Report every line of the records below that includes the string "grey".
== Segment start ==
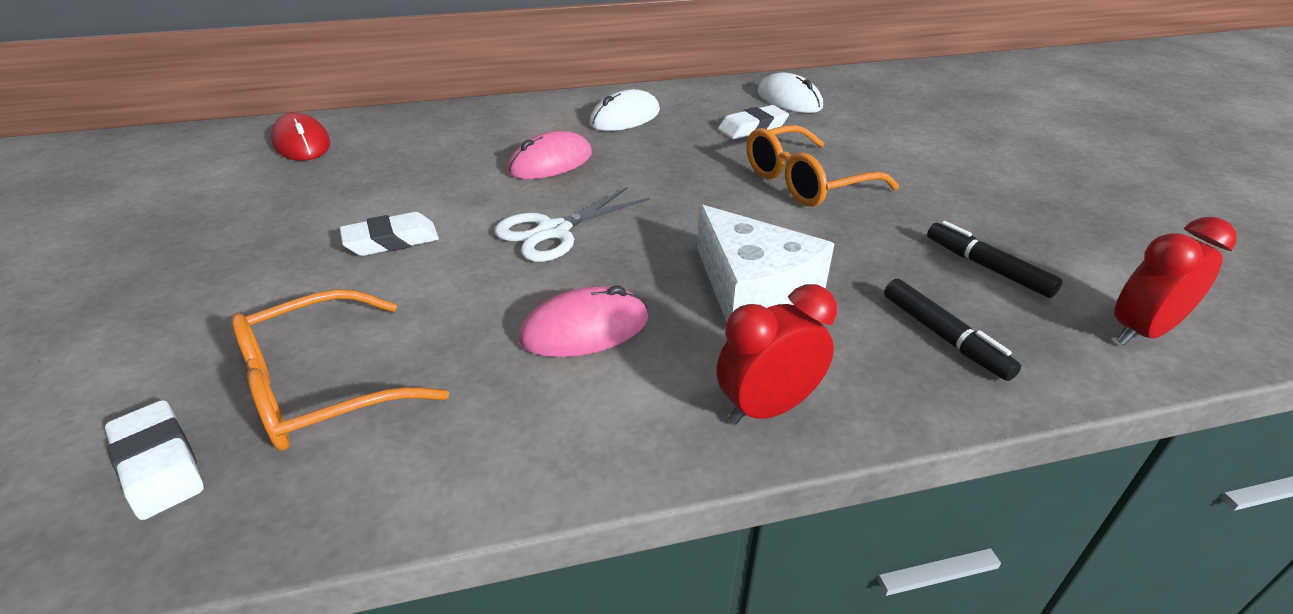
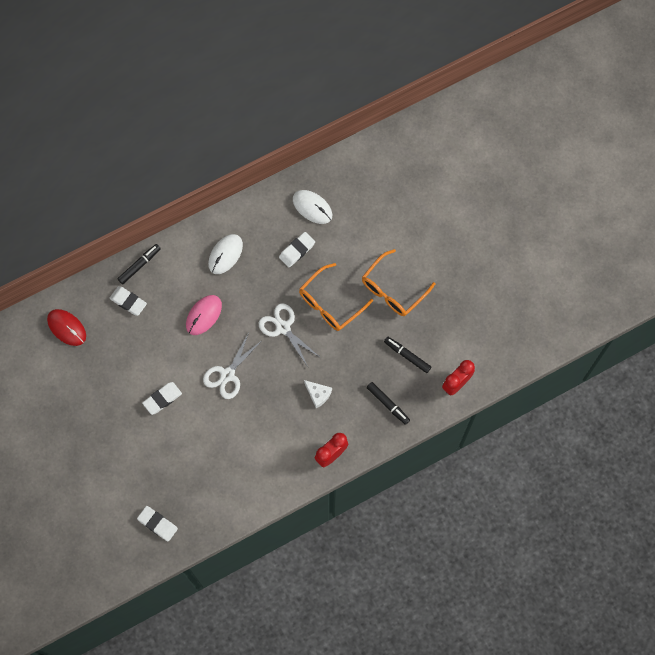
camera: 15 degrees left, 35 degrees up
(321, 388) = (186, 483): orange glasses -> orange glasses (393, 290)
(429, 135) = (128, 302): none -> white eraser
(477, 110) = (139, 265): none -> black marker
(585, 329) = (261, 433): pink mouse -> none
(699, 194) = (283, 328): none -> white scissors
(753, 290) = (318, 394): white cheese -> white cheese, size x0.52

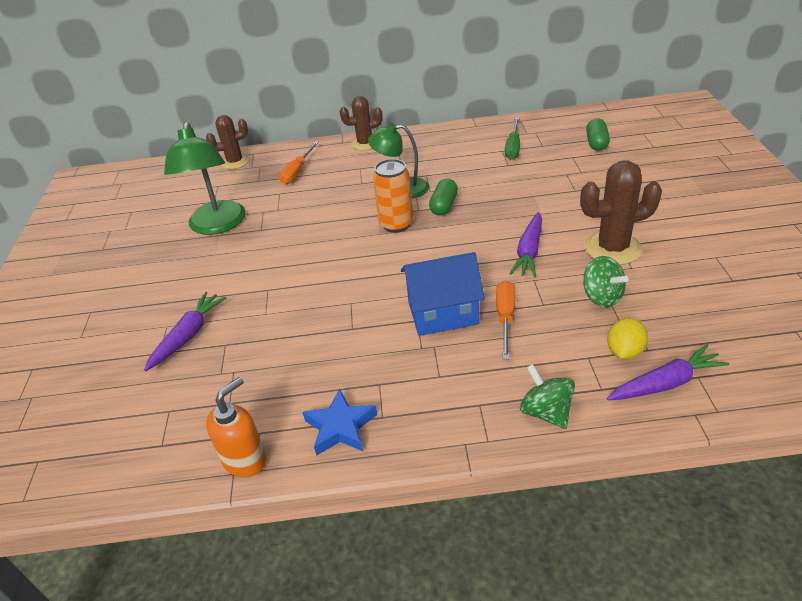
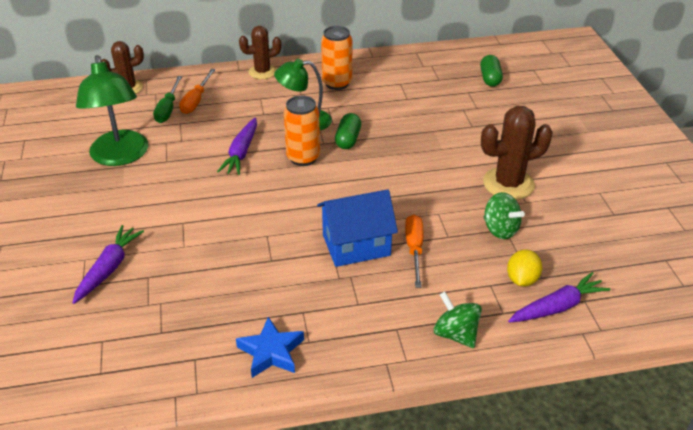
camera: 10 degrees left, 0 degrees up
(245, 459) = (184, 383): orange soap dispenser -> none
(437, 152) = (337, 83): none -> orange can
(513, 147) = (410, 81): green screwdriver -> green screwdriver (168, 109)
(529, 252) = (432, 186): purple carrot -> purple carrot (241, 153)

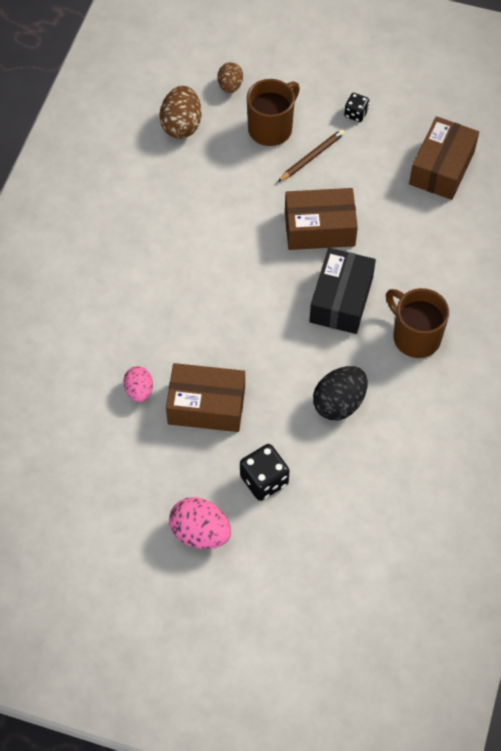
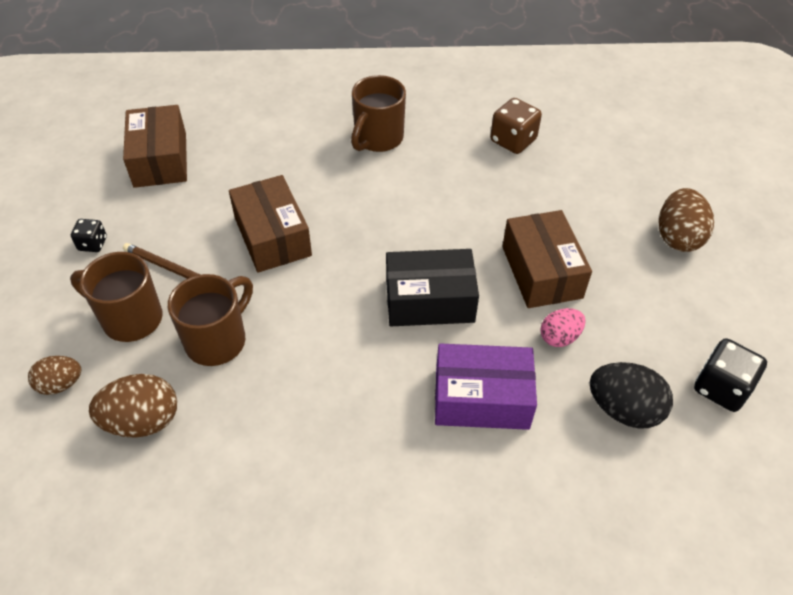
camera: 110 degrees left, 10 degrees down
(111, 319) = (481, 399): none -> purple box
(200, 533) = (678, 237): pink egg -> brown egg
(230, 175) = (218, 340): none -> brown mug
(264, 480) = (592, 206): black dice -> black dice (721, 388)
(339, 403) = (478, 173): black egg -> black egg (623, 409)
(341, 299) = (359, 198): black box -> black box (429, 301)
(374, 450) = (513, 140): none -> brown dice
(441, 168) = (160, 160): brown box -> brown box turned 75 degrees clockwise

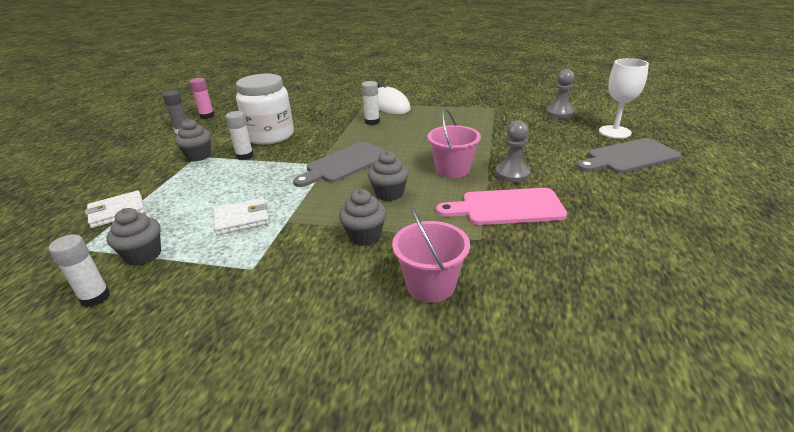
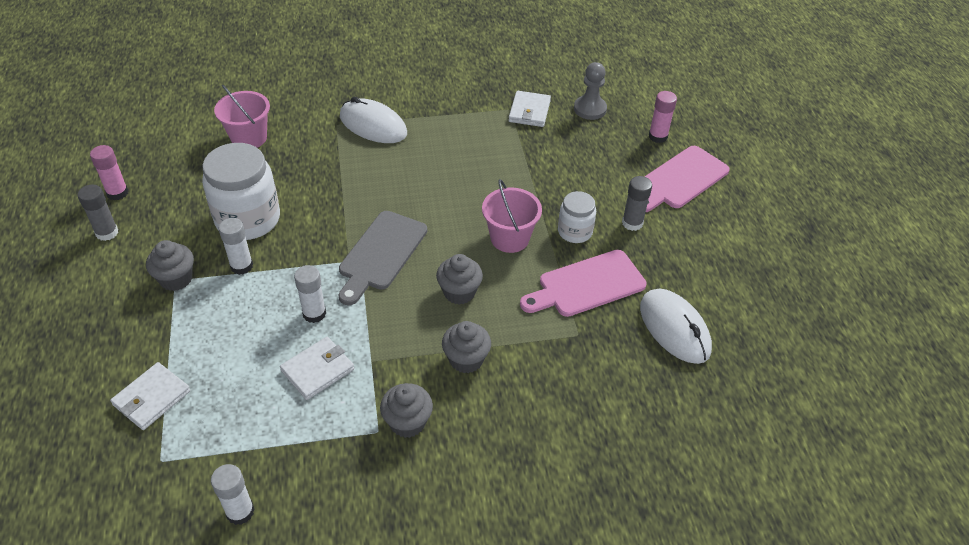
camera: 25 degrees left, 15 degrees up
(143, 255) = (245, 448): grey cupcake -> grey cupcake (407, 422)
(372, 122) = (369, 165): white glue stick -> white glue stick (314, 313)
(430, 285) = (557, 402): pink bucket -> pink bucket (249, 138)
(508, 110) = (529, 111): none -> white wallet
(512, 174) = (575, 232): grey pawn -> white jar
(569, 176) = (632, 223): none -> grey glue stick
(586, 253) = (674, 328): none -> white mouse
(614, 132) = (658, 136): white goblet -> pink glue stick
(628, 157) = (681, 179): grey cutting board -> pink cutting board

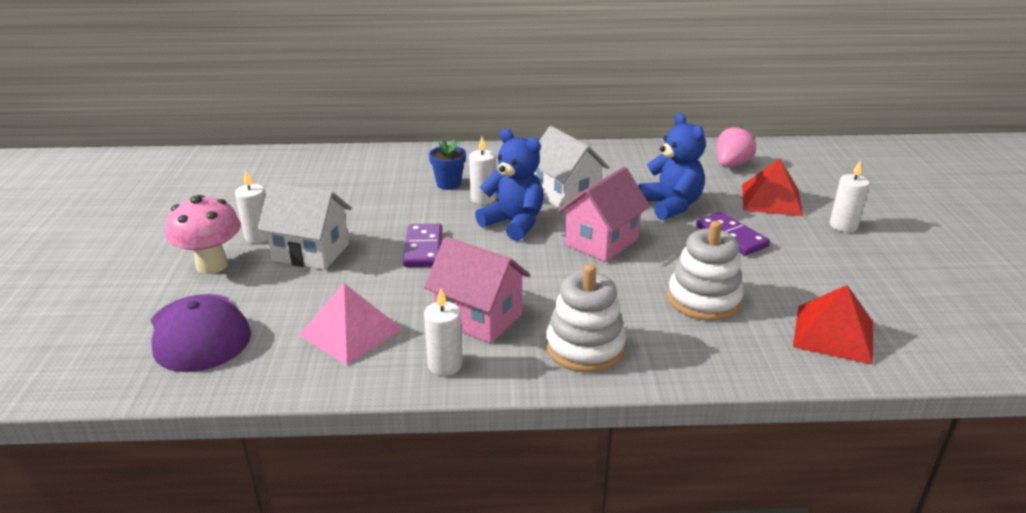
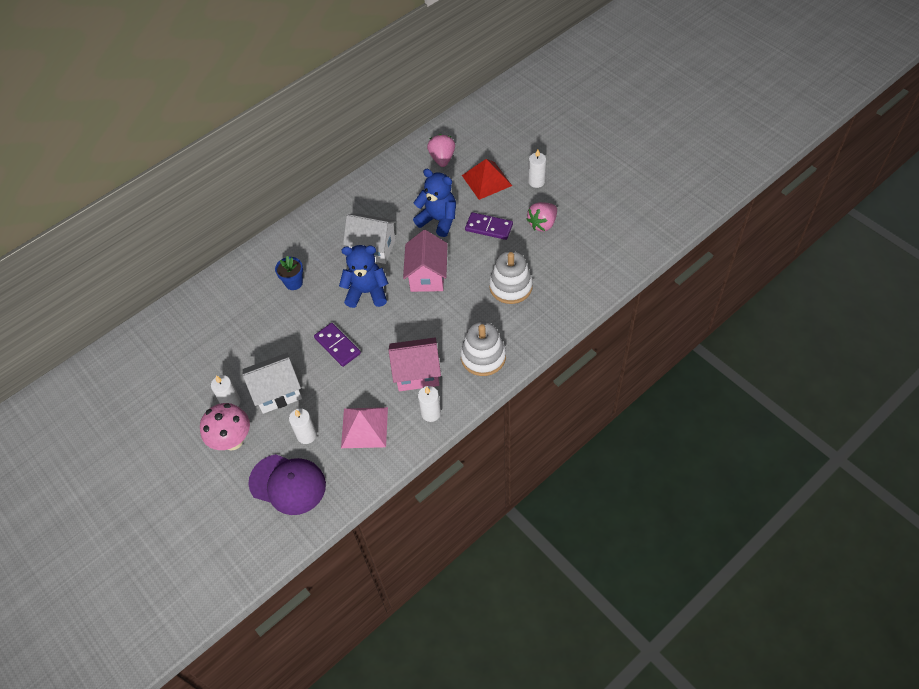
camera: 35 degrees left, 25 degrees up
(483, 199) = (328, 282): white candle -> white candle (306, 435)
(814, 264) = (542, 224): none -> pink strawberry
(833, 333) = (581, 271): red pyramid -> none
== Segment end ==
Completed task:
(143, 255) = (245, 448): grey cupcake -> grey cupcake (407, 422)
(512, 174) = (575, 232): grey pawn -> white jar
(569, 176) = (632, 223): none -> grey glue stick
(628, 157) = (681, 179): grey cutting board -> pink cutting board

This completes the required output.